To do ▸ Each line from the one that contains "(331, 277) = (271, 381): red" to the end of the material must be set down exactly, and no line before it.

(Data provided Opens)

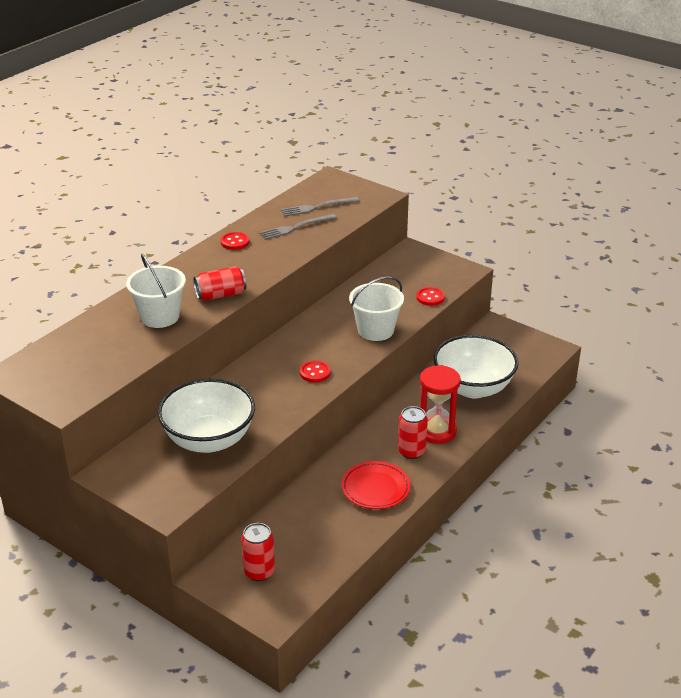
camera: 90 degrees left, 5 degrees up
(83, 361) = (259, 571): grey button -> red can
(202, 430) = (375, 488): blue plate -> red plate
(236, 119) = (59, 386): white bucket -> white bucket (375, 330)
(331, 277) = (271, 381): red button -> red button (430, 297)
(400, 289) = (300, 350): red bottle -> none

(Data provided Closes)

Your response ▸
(331, 277) = (271, 381): red button -> red button (430, 297)
(400, 289) = (300, 350): red bottle -> none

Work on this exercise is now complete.